[GIVEN INSTRUCTION]
Please write out all the rows below word for word, leaving the pictures out.

Records for locating words and elements

+++

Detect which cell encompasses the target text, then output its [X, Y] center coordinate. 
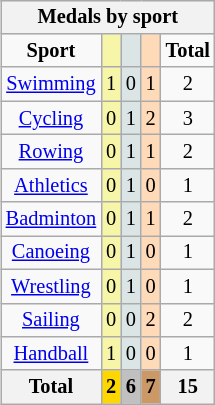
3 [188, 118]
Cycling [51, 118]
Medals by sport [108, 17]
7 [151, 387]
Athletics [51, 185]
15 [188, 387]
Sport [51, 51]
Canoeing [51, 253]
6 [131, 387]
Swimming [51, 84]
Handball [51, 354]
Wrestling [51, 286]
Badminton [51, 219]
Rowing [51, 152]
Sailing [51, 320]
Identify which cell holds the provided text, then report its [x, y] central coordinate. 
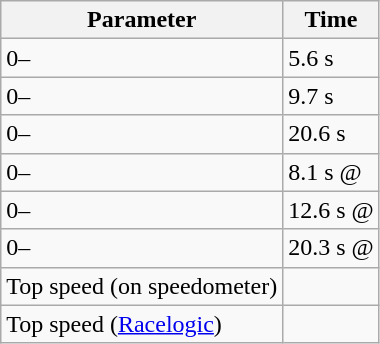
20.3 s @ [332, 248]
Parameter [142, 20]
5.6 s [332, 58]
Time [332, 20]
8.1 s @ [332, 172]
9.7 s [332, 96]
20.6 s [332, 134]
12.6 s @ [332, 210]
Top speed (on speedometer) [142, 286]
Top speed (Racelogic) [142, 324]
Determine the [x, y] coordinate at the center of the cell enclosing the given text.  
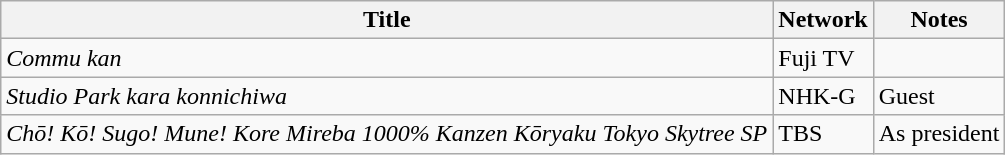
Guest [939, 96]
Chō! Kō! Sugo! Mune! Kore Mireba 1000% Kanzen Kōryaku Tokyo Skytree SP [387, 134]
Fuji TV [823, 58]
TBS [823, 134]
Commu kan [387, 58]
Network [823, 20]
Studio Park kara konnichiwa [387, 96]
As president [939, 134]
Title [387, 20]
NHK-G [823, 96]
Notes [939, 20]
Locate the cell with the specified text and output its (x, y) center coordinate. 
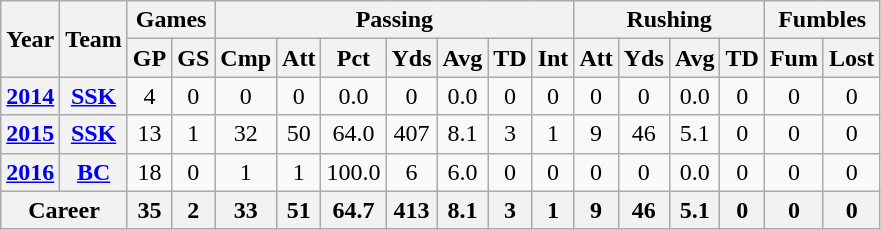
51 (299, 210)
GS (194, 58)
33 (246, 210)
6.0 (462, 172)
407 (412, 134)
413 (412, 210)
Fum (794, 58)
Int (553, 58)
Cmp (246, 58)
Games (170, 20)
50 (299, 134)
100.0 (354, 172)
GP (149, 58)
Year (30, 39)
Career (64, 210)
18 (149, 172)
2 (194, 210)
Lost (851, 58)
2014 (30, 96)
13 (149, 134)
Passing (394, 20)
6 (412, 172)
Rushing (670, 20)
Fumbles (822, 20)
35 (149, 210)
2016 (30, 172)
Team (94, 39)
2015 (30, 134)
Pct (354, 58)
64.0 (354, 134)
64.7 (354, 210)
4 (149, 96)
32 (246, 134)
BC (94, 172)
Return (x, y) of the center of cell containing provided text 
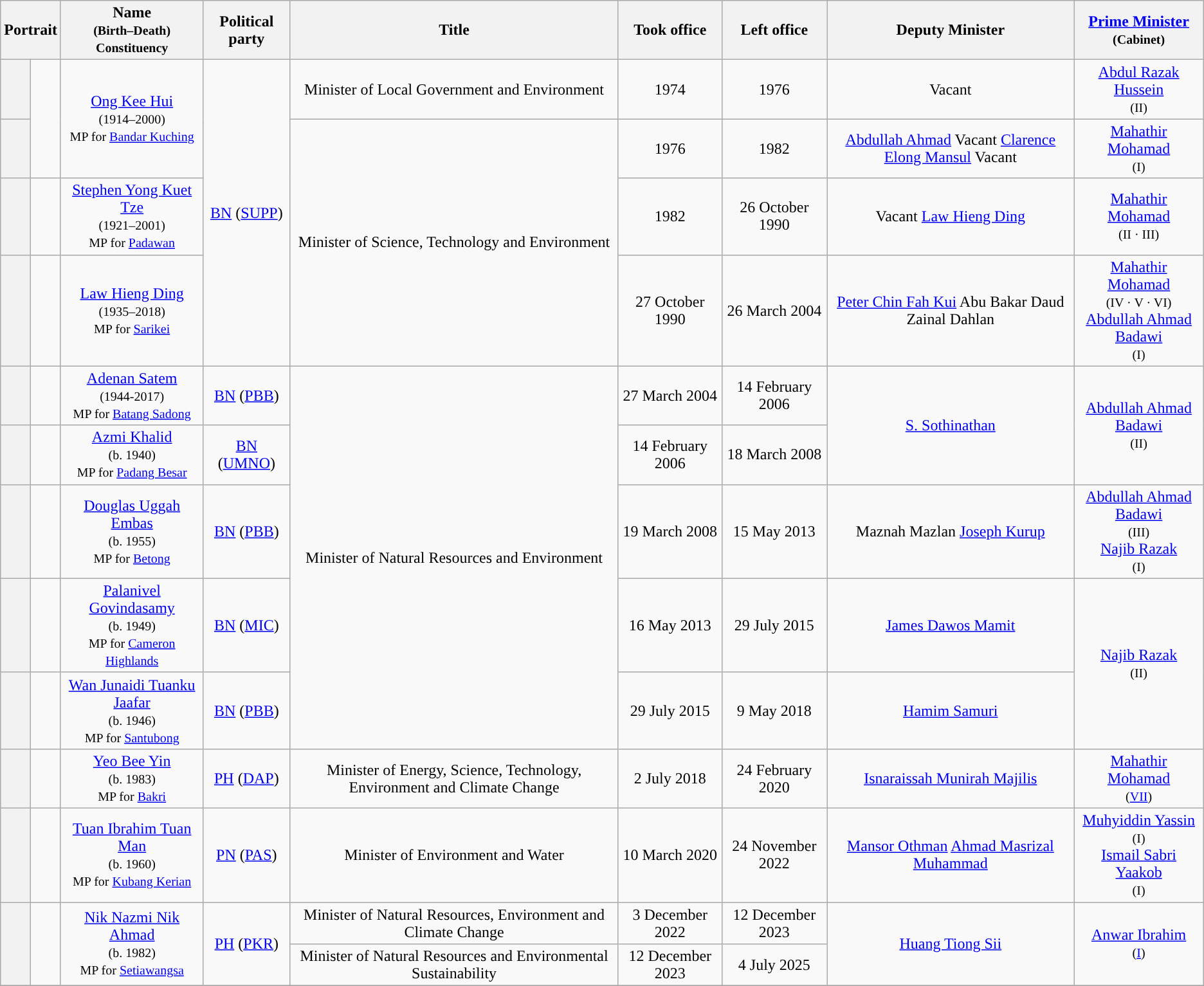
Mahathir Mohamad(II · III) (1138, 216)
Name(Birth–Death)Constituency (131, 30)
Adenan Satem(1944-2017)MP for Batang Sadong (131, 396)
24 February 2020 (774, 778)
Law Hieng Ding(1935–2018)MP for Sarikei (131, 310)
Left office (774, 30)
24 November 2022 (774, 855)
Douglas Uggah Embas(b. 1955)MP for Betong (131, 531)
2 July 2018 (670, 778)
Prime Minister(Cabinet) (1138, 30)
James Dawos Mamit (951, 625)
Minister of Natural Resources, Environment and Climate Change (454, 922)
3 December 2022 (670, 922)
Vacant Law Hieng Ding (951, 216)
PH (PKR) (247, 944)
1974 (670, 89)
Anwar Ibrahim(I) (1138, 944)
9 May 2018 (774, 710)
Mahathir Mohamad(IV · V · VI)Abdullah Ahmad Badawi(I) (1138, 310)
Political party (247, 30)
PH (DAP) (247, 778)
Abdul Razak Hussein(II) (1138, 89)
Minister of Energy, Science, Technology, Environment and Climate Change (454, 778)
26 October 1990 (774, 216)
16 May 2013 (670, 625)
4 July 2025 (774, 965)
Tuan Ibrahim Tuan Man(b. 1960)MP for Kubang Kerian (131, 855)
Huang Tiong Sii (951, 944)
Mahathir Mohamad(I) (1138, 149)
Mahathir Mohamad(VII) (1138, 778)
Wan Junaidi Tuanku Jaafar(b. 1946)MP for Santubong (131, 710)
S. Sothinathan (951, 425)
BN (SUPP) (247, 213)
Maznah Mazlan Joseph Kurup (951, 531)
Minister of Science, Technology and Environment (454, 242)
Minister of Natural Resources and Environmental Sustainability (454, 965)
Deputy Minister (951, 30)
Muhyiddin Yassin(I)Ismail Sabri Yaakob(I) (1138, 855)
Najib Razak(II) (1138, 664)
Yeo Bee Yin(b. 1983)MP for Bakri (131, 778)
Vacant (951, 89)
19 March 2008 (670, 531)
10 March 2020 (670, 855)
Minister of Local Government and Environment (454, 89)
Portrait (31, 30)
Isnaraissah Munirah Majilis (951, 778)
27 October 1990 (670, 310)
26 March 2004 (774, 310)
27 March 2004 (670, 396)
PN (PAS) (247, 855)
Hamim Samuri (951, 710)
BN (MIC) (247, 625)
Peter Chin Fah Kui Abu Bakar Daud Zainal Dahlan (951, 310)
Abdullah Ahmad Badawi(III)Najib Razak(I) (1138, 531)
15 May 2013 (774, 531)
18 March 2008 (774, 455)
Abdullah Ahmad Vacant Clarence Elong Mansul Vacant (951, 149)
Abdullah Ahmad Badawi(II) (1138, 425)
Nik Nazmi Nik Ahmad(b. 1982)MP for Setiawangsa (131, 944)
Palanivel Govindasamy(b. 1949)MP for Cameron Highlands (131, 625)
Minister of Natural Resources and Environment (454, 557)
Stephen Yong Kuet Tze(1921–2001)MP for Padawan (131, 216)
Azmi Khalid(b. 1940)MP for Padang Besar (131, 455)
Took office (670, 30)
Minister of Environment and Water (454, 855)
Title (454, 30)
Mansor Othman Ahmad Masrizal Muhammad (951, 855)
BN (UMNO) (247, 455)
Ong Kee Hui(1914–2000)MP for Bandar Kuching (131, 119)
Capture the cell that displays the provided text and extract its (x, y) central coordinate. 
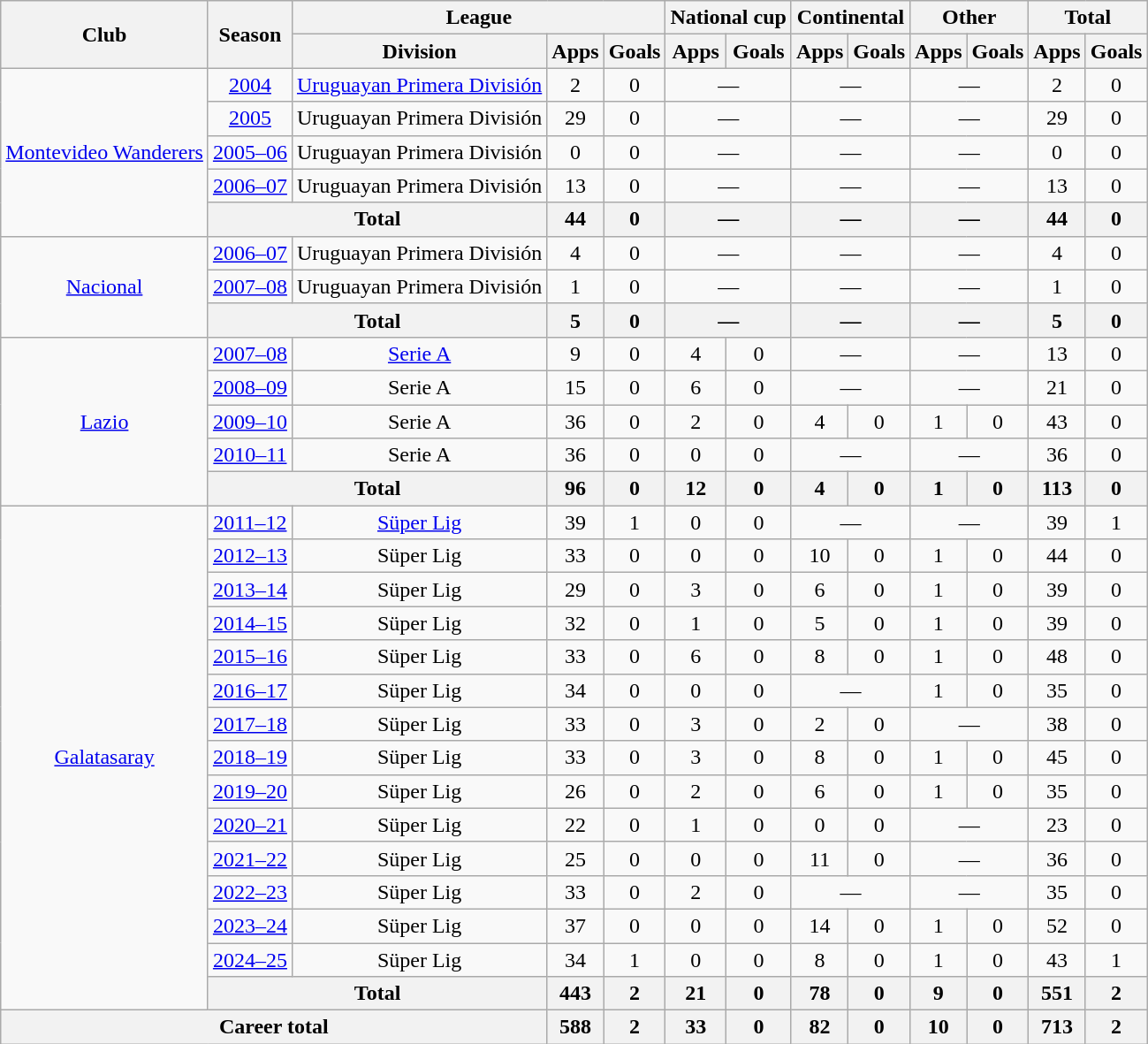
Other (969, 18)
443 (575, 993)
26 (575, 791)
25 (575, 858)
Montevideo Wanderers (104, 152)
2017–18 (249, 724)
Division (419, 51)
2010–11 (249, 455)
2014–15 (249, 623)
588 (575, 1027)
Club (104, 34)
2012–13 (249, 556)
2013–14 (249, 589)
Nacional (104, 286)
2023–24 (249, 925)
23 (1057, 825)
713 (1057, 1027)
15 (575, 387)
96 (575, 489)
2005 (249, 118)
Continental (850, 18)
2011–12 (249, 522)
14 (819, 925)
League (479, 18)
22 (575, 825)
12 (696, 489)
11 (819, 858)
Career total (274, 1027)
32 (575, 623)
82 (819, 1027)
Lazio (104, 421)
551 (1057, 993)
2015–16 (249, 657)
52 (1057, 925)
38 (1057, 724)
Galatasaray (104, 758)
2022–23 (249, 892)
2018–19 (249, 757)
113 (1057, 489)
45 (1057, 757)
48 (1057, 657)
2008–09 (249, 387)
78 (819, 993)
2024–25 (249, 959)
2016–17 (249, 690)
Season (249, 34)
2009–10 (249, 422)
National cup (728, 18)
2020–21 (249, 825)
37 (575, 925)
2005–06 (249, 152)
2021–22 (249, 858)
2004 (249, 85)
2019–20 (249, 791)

+++

[PROBLEM SOLUTION]
Detect which cell encompasses the target text, then output its [X, Y] center coordinate. 
3 [188, 118]
Cycling [51, 118]
Medals by sport [108, 17]
7 [151, 387]
Athletics [51, 185]
15 [188, 387]
Sport [51, 51]
Canoeing [51, 253]
6 [131, 387]
Swimming [51, 84]
Handball [51, 354]
Wrestling [51, 286]
Badminton [51, 219]
Rowing [51, 152]
Sailing [51, 320]
Identify which cell holds the provided text, then report its [x, y] central coordinate. 
20.3 s @ [332, 248]
Parameter [142, 20]
5.6 s [332, 58]
Time [332, 20]
8.1 s @ [332, 172]
9.7 s [332, 96]
20.6 s [332, 134]
12.6 s @ [332, 210]
Top speed (on speedometer) [142, 286]
Top speed (Racelogic) [142, 324]
Determine the [x, y] coordinate at the center of the cell enclosing the given text.  
Guest [939, 96]
Chō! Kō! Sugo! Mune! Kore Mireba 1000% Kanzen Kōryaku Tokyo Skytree SP [387, 134]
Fuji TV [823, 58]
TBS [823, 134]
Commu kan [387, 58]
Network [823, 20]
Studio Park kara konnichiwa [387, 96]
As president [939, 134]
Title [387, 20]
NHK-G [823, 96]
Notes [939, 20]
Locate the cell with the specified text and output its (x, y) center coordinate. 
51 (299, 210)
GS (194, 58)
33 (246, 210)
6.0 (462, 172)
407 (412, 134)
413 (412, 210)
Fum (794, 58)
Int (553, 58)
Cmp (246, 58)
Games (170, 20)
50 (299, 134)
100.0 (354, 172)
GP (149, 58)
Year (30, 39)
Career (64, 210)
18 (149, 172)
2 (194, 210)
Lost (851, 58)
2014 (30, 96)
13 (149, 134)
Passing (394, 20)
6 (412, 172)
Rushing (670, 20)
Fumbles (822, 20)
35 (149, 210)
2016 (30, 172)
Team (94, 39)
2015 (30, 134)
Pct (354, 58)
64.0 (354, 134)
64.7 (354, 210)
4 (149, 96)
32 (246, 134)
BC (94, 172)
Return (x, y) of the center of cell containing provided text 
Mahathir Mohamad(II · III) (1138, 216)
Name(Birth–Death)Constituency (131, 30)
Adenan Satem(1944-2017)MP for Batang Sadong (131, 396)
24 February 2020 (774, 778)
Law Hieng Ding(1935–2018)MP for Sarikei (131, 310)
Left office (774, 30)
24 November 2022 (774, 855)
Douglas Uggah Embas(b. 1955)MP for Betong (131, 531)
2 July 2018 (670, 778)
Prime Minister(Cabinet) (1138, 30)
James Dawos Mamit (951, 625)
Minister of Natural Resources, Environment and Climate Change (454, 922)
3 December 2022 (670, 922)
Vacant Law Hieng Ding (951, 216)
PH (PKR) (247, 944)
1974 (670, 89)
Anwar Ibrahim(I) (1138, 944)
9 May 2018 (774, 710)
Mahathir Mohamad(IV · V · VI)Abdullah Ahmad Badawi(I) (1138, 310)
Political party (247, 30)
PH (DAP) (247, 778)
Abdul Razak Hussein(II) (1138, 89)
Minister of Energy, Science, Technology, Environment and Climate Change (454, 778)
26 October 1990 (774, 216)
16 May 2013 (670, 625)
4 July 2025 (774, 965)
Tuan Ibrahim Tuan Man(b. 1960)MP for Kubang Kerian (131, 855)
Huang Tiong Sii (951, 944)
Mahathir Mohamad(I) (1138, 149)
Mahathir Mohamad(VII) (1138, 778)
Wan Junaidi Tuanku Jaafar(b. 1946)MP for Santubong (131, 710)
S. Sothinathan (951, 425)
BN (SUPP) (247, 213)
Maznah Mazlan Joseph Kurup (951, 531)
Minister of Science, Technology and Environment (454, 242)
Minister of Natural Resources and Environmental Sustainability (454, 965)
Deputy Minister (951, 30)
Muhyiddin Yassin(I)Ismail Sabri Yaakob(I) (1138, 855)
Najib Razak(II) (1138, 664)
Yeo Bee Yin(b. 1983)MP for Bakri (131, 778)
Vacant (951, 89)
19 March 2008 (670, 531)
10 March 2020 (670, 855)
Minister of Local Government and Environment (454, 89)
Portrait (31, 30)
Isnaraissah Munirah Majilis (951, 778)
27 October 1990 (670, 310)
26 March 2004 (774, 310)
27 March 2004 (670, 396)
PN (PAS) (247, 855)
Hamim Samuri (951, 710)
BN (MIC) (247, 625)
Peter Chin Fah Kui Abu Bakar Daud Zainal Dahlan (951, 310)
Abdullah Ahmad Badawi(III)Najib Razak(I) (1138, 531)
15 May 2013 (774, 531)
18 March 2008 (774, 455)
Abdullah Ahmad Vacant Clarence Elong Mansul Vacant (951, 149)
Abdullah Ahmad Badawi(II) (1138, 425)
Nik Nazmi Nik Ahmad(b. 1982)MP for Setiawangsa (131, 944)
Palanivel Govindasamy(b. 1949)MP for Cameron Highlands (131, 625)
Minister of Natural Resources and Environment (454, 557)
Stephen Yong Kuet Tze(1921–2001)MP for Padawan (131, 216)
Azmi Khalid(b. 1940)MP for Padang Besar (131, 455)
Took office (670, 30)
Minister of Environment and Water (454, 855)
Title (454, 30)
Mansor Othman Ahmad Masrizal Muhammad (951, 855)
BN (UMNO) (247, 455)
Ong Kee Hui(1914–2000)MP for Bandar Kuching (131, 119)
Capture the cell that displays the provided text and extract its (x, y) central coordinate. 
Other (969, 18)
443 (575, 993)
26 (575, 791)
25 (575, 858)
Montevideo Wanderers (104, 152)
2017–18 (249, 724)
Division (419, 51)
2010–11 (249, 455)
2014–15 (249, 623)
588 (575, 1027)
Club (104, 34)
2012–13 (249, 556)
2013–14 (249, 589)
Nacional (104, 286)
2023–24 (249, 925)
23 (1057, 825)
713 (1057, 1027)
15 (575, 387)
96 (575, 489)
2005 (249, 118)
Continental (850, 18)
2011–12 (249, 522)
14 (819, 925)
League (479, 18)
22 (575, 825)
12 (696, 489)
11 (819, 858)
Career total (274, 1027)
32 (575, 623)
82 (819, 1027)
Lazio (104, 421)
551 (1057, 993)
2015–16 (249, 657)
52 (1057, 925)
38 (1057, 724)
Galatasaray (104, 758)
2022–23 (249, 892)
2018–19 (249, 757)
113 (1057, 489)
45 (1057, 757)
48 (1057, 657)
2008–09 (249, 387)
78 (819, 993)
2024–25 (249, 959)
2016–17 (249, 690)
Season (249, 34)
2009–10 (249, 422)
National cup (728, 18)
2020–21 (249, 825)
37 (575, 925)
2005–06 (249, 152)
2021–22 (249, 858)
2004 (249, 85)
2019–20 (249, 791)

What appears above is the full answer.